◆ **DIRECTIONS FOR THIS TASK**
Go to the line that contains "change,first,where,second,where,amount" and extract it along with every line after it, exactly, through the end of the data below.
-- RAW DATA follows --
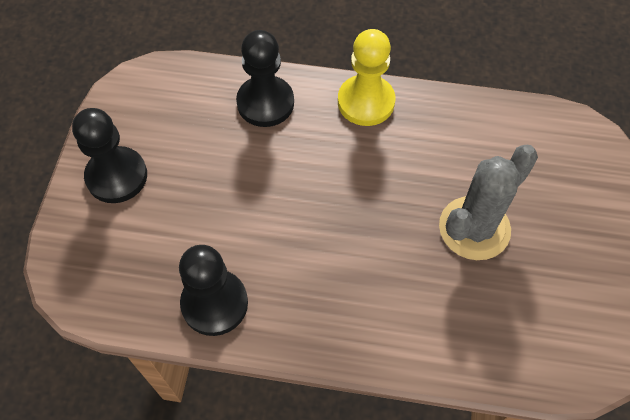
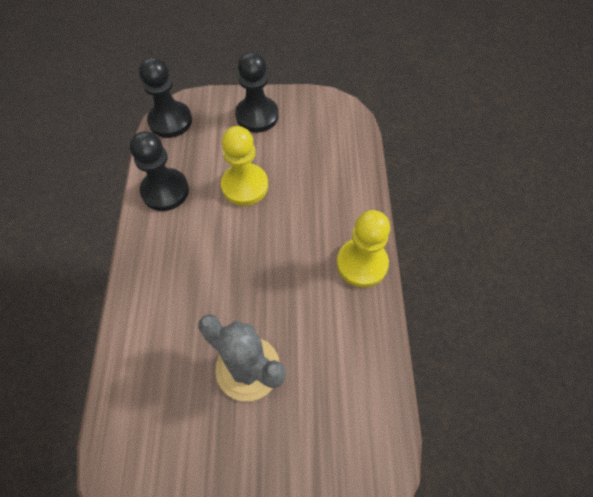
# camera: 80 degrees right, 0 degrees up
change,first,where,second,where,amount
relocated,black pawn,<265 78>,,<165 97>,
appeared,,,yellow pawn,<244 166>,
-- RAW DATA concluded --
◆ **ANSWER TO THIS PROBLEM**
change,first,where,second,where,amount
relocated,black pawn,<265 78>,,<165 97>,
appeared,,,yellow pawn,<244 166>,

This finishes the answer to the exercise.